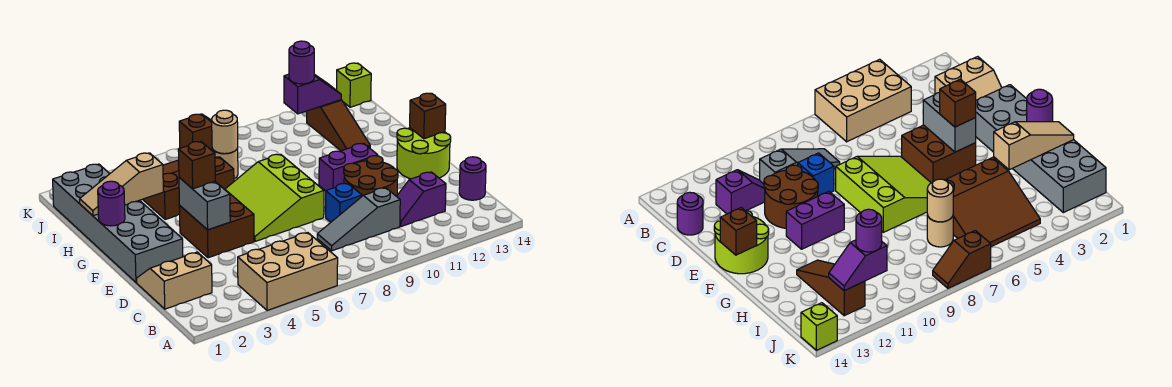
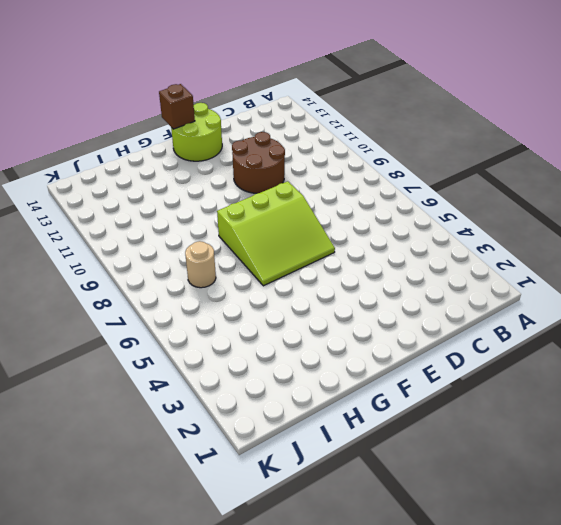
none -> tan brick A4:B6 level 1
none -> tan slope C1:D2 level 1 top C
none -> grey slope C8:C10 level 1 top 10

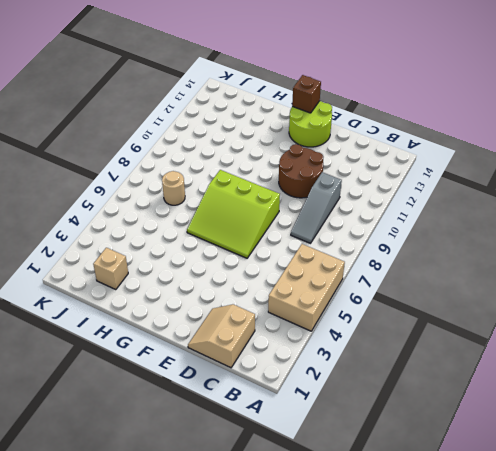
tan brick I2 level 1 -> grey brick E1:J2 level 1
none -> purple slope C11:C12 level 1 top 12
none -> purple round brick C14 level 1
none -> blue brick D9 level 1

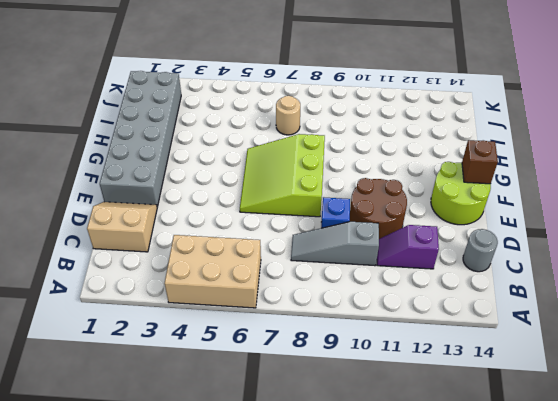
grey round brick C14 level 1 -> purple round brick C14 level 1
none -> brown brick E4:F5 level 1
none -> purple brick F10:F11 level 1
none -> brown slope H4:J6 level 1 top H

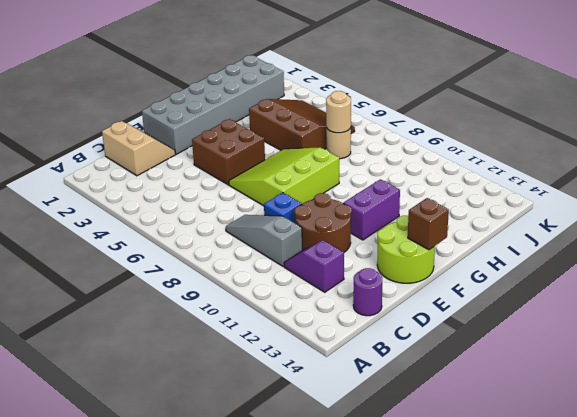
purple brick F11:G11 level 1 -> purple brick F10:F11 level 1
none -> tan brick A4:B6 level 1
none -> brown slope H12:J12 level 1 top J
none -> brown slope K7:K8 level 1 top 7

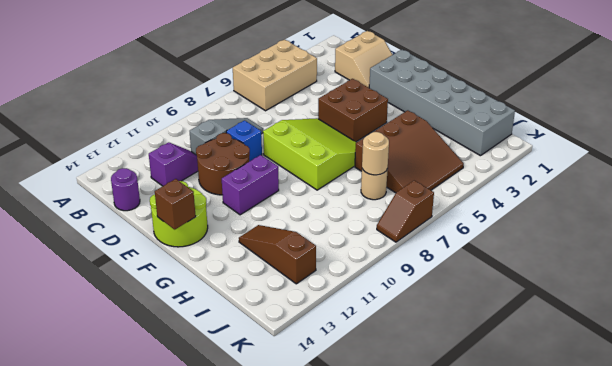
none -> lime brick K14 level 1
none -> grey brick E4:F4 level 2
none -> purple round brick G1 level 2

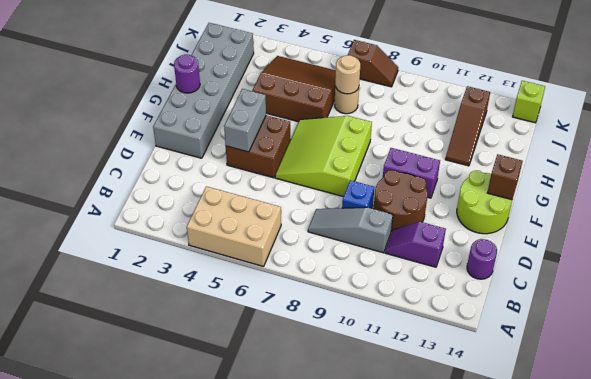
none -> tan slope C1:D2 level 1 top C
none -> tan slope H1:H3 level 2 top 3
none -> purple slope J11:J12 level 2 top 11

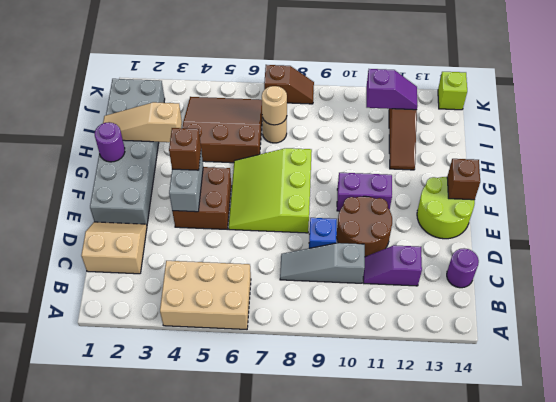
none -> purple round brick J11 level 3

= Your task =
The reply should consist only of the lines running from the one with "none -> grey brick E4:F4 level 2" through the end of the material, both included, copied exactly; please omit pictures.

= Task solution =
none -> grey brick E4:F4 level 2
none -> purple round brick G1 level 2

none -> tan slope C1:D2 level 1 top C
none -> tan slope H1:H3 level 2 top 3
none -> purple slope J11:J12 level 2 top 11

none -> purple round brick J11 level 3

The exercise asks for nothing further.